Collected data entries:
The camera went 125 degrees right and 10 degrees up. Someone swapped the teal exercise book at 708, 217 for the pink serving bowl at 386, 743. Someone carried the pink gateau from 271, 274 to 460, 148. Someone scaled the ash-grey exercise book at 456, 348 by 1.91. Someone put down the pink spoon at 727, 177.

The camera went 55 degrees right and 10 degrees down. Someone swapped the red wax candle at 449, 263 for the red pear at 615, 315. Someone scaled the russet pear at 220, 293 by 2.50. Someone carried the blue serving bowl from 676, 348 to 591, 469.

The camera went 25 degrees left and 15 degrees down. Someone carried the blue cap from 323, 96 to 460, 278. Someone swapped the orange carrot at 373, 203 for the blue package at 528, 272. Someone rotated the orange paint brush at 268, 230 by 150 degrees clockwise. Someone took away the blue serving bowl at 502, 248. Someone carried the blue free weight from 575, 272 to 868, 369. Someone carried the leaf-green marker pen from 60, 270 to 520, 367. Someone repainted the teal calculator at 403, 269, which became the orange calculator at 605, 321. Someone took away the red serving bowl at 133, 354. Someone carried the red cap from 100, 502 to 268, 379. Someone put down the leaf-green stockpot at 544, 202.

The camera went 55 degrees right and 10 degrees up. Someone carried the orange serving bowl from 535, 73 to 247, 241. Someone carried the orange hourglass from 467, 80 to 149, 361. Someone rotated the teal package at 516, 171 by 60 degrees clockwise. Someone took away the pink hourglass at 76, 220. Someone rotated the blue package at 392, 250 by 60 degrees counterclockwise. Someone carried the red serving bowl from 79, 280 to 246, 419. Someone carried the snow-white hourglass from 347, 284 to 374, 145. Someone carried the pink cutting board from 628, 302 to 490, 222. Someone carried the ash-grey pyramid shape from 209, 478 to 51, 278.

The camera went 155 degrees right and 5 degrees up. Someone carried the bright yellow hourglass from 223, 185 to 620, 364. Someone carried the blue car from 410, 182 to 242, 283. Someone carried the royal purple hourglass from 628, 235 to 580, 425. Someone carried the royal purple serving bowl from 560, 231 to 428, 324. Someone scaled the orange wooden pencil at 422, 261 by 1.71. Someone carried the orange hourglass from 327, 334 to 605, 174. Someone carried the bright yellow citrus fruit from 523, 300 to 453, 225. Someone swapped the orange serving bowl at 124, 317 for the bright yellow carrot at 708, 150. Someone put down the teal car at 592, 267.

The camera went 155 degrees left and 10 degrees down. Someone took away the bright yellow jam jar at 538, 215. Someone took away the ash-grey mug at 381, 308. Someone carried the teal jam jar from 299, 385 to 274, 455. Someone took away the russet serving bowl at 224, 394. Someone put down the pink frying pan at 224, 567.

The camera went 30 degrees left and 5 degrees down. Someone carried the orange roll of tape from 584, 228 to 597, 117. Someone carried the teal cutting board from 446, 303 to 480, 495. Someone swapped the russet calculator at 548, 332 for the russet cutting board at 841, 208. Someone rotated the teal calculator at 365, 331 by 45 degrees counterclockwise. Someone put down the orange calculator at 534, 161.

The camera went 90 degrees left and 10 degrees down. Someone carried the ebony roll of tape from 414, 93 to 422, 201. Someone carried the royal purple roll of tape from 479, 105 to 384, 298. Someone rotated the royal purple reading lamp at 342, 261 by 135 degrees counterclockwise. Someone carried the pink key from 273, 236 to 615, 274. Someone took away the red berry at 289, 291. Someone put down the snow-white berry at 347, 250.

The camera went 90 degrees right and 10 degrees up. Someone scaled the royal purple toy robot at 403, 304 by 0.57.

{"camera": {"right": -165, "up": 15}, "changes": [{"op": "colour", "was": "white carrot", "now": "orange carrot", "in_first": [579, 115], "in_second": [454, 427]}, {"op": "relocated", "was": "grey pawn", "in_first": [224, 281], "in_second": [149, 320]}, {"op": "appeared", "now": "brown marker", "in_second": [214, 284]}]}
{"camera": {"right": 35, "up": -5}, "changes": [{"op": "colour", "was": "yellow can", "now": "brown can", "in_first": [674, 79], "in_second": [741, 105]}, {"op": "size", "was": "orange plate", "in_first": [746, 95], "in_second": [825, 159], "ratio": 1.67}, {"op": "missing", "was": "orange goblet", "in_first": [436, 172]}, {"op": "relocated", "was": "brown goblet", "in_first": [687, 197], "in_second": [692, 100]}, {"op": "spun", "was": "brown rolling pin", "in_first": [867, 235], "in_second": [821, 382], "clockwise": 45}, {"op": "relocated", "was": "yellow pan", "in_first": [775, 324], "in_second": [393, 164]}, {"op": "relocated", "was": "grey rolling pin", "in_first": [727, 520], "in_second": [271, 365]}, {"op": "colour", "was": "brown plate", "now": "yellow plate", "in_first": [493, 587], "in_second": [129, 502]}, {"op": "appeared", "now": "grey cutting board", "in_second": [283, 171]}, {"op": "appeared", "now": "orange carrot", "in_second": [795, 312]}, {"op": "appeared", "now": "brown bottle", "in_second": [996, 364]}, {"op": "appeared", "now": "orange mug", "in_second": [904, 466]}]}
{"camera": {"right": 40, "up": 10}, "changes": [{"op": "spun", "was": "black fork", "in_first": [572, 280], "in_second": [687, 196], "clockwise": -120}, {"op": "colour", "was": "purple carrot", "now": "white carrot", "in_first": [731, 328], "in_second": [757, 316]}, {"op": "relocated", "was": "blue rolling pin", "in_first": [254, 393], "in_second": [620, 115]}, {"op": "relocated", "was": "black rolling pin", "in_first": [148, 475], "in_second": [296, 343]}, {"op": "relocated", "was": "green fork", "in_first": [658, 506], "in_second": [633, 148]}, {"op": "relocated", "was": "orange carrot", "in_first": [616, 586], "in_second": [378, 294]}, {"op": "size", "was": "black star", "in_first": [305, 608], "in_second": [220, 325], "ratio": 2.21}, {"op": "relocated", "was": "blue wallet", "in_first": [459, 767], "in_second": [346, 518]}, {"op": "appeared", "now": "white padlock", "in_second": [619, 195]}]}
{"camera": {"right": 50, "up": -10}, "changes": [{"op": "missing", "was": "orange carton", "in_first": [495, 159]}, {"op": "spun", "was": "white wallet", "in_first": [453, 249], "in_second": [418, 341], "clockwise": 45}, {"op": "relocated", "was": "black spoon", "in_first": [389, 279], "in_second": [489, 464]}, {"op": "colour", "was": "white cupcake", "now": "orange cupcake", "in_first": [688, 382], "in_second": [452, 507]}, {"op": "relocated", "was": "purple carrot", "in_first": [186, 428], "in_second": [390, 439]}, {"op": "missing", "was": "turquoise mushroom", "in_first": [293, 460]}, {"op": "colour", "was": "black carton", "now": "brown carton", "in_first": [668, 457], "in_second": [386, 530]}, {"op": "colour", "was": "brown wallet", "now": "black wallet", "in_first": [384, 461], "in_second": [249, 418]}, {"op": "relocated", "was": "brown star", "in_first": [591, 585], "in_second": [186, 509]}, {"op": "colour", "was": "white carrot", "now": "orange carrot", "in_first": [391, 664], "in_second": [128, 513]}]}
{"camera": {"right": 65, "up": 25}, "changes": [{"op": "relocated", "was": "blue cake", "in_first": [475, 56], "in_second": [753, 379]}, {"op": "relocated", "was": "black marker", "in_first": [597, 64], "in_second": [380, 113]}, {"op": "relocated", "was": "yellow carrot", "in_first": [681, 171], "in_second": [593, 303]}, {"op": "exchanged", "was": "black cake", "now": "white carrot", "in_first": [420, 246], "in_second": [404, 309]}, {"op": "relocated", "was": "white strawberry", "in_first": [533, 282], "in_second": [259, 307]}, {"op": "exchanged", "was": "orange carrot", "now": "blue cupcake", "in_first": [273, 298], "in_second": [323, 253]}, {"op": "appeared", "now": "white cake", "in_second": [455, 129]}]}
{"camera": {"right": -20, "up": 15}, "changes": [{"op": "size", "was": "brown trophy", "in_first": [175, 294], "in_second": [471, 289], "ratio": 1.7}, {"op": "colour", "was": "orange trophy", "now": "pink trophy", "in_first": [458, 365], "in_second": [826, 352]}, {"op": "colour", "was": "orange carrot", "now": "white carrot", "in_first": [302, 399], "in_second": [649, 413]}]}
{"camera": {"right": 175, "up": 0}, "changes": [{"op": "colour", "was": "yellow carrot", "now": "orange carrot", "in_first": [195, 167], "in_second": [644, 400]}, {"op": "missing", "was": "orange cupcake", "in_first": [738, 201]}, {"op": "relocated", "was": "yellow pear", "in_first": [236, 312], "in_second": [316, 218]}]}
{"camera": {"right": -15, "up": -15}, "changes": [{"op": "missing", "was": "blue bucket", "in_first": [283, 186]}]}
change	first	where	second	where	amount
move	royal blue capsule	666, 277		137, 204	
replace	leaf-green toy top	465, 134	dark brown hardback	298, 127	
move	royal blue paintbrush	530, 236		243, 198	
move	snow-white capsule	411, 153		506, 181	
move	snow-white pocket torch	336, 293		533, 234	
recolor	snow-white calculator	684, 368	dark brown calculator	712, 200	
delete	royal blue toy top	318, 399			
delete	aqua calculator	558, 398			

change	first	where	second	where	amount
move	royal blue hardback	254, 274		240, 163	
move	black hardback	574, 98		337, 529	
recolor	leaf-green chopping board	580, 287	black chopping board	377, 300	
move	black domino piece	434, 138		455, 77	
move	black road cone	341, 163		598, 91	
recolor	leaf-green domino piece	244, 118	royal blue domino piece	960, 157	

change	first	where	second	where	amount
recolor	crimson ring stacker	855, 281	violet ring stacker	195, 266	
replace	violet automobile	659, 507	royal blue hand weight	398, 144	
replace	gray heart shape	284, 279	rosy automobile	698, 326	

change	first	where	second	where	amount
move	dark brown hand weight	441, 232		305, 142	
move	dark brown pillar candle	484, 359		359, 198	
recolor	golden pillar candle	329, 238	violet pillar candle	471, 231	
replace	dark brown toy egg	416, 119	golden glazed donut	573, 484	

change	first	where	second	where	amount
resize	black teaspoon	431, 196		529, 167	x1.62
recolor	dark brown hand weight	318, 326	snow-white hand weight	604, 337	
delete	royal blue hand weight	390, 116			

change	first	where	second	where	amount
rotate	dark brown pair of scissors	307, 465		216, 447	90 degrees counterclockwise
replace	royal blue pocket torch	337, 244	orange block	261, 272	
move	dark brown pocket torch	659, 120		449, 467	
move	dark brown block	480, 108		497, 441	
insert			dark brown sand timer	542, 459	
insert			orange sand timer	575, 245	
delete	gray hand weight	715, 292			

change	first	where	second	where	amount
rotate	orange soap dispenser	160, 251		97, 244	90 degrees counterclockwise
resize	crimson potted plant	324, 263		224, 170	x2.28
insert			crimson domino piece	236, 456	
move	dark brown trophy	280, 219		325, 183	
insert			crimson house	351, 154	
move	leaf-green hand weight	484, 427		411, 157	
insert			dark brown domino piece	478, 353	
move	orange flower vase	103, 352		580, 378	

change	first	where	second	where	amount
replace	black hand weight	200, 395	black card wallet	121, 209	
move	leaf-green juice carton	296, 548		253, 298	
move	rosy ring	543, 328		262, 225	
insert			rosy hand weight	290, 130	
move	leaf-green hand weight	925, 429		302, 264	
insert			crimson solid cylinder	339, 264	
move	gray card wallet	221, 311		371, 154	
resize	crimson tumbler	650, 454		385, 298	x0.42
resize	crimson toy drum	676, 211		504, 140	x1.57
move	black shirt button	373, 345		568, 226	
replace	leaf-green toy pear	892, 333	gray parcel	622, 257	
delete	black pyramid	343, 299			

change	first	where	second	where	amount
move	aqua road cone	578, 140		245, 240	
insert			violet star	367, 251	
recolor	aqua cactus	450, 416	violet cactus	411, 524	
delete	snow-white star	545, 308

What the task requires: Every line in the data that holds "block" should be copied out.

Answer box:
replace	royal blue pocket torch	337, 244	orange block	261, 272	
move	dark brown block	480, 108		497, 441	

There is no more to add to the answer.